-- Exercise objective --
Without the pictures, print the lines from the one holding "- added: cartón de leche (turquesa) 351, 529" through the last line below, both included, exactly as they stand.

Start of The input

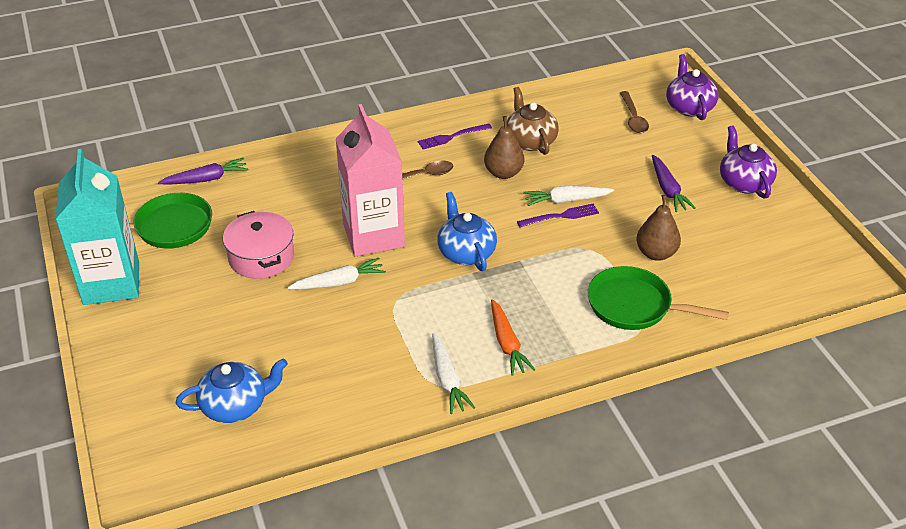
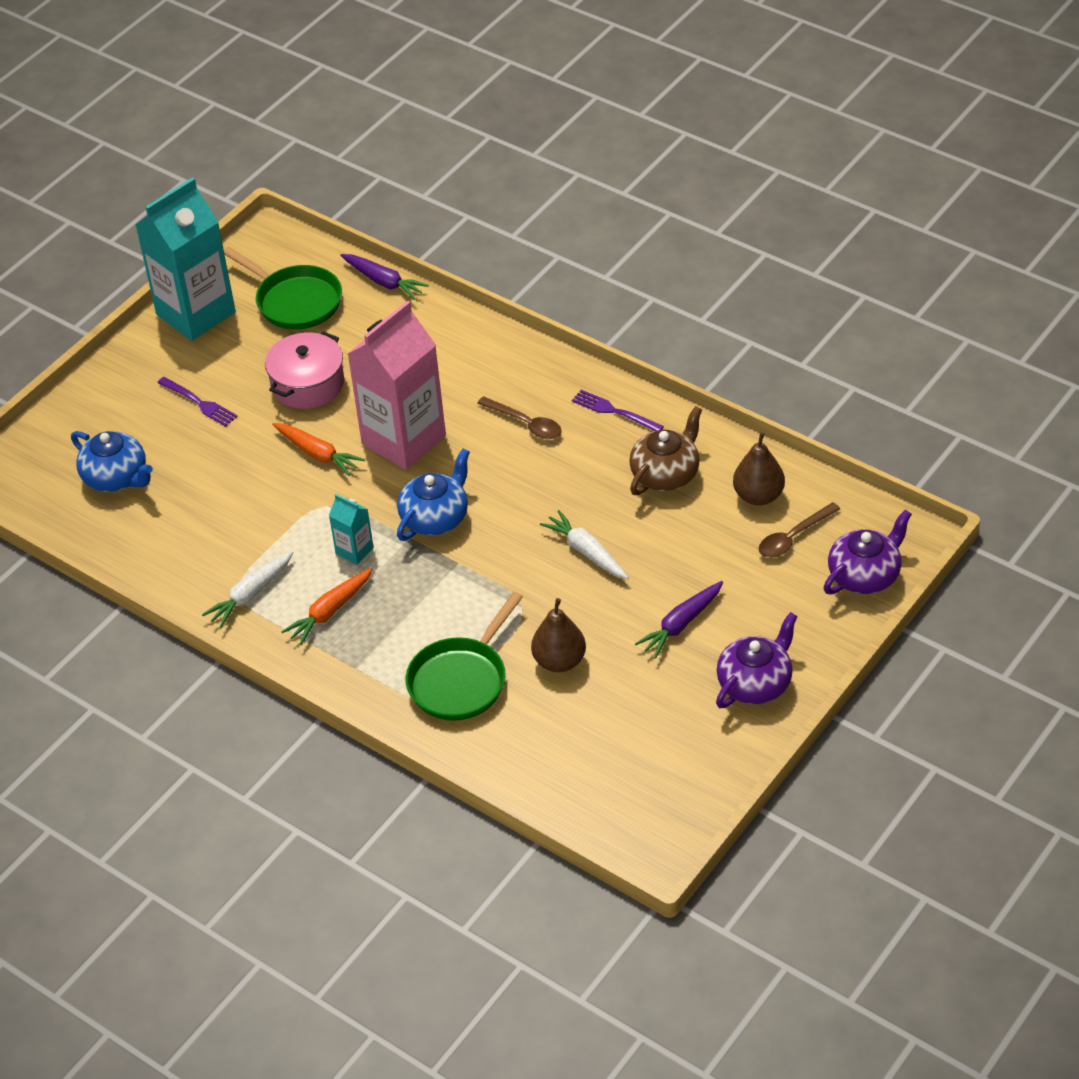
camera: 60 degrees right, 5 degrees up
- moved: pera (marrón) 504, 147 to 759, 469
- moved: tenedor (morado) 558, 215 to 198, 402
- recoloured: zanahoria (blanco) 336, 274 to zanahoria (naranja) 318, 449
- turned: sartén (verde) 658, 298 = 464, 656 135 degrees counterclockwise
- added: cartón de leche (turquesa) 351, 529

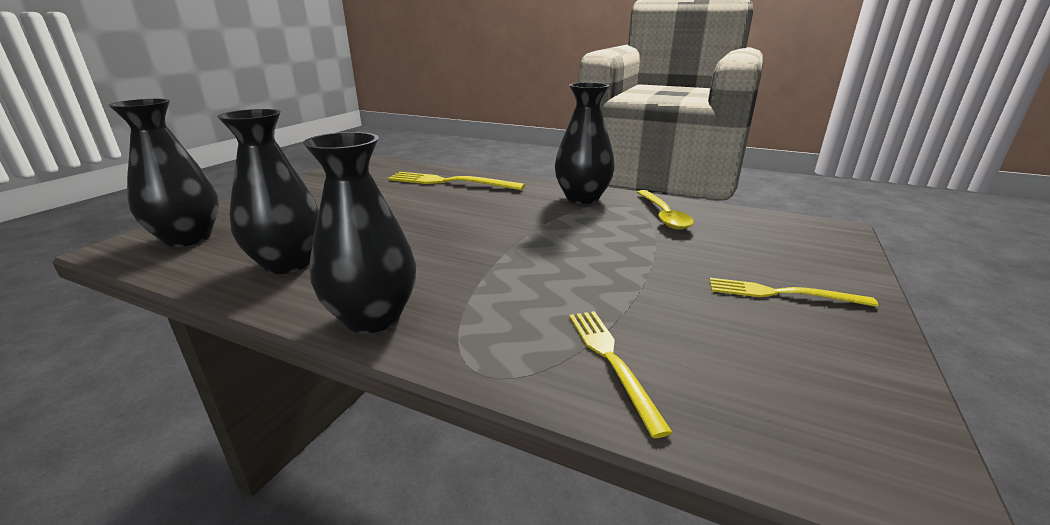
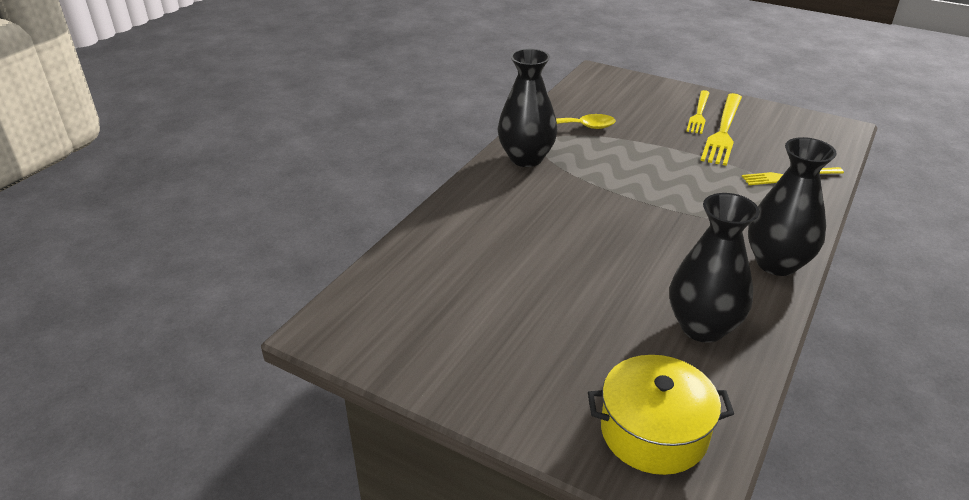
camera: 85 degrees left, 10 degrees up
- replaced: florero (negro) 163, 173 to olla (amarillo) 661, 415
- moved: tenedor (amarillo) 456, 181 to 721, 129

End of The input

-- Answer to this exercise --
- added: cartón de leche (turquesa) 351, 529

camera: 85 degrees left, 10 degrees up
- replaced: florero (negro) 163, 173 to olla (amarillo) 661, 415
- moved: tenedor (amarillo) 456, 181 to 721, 129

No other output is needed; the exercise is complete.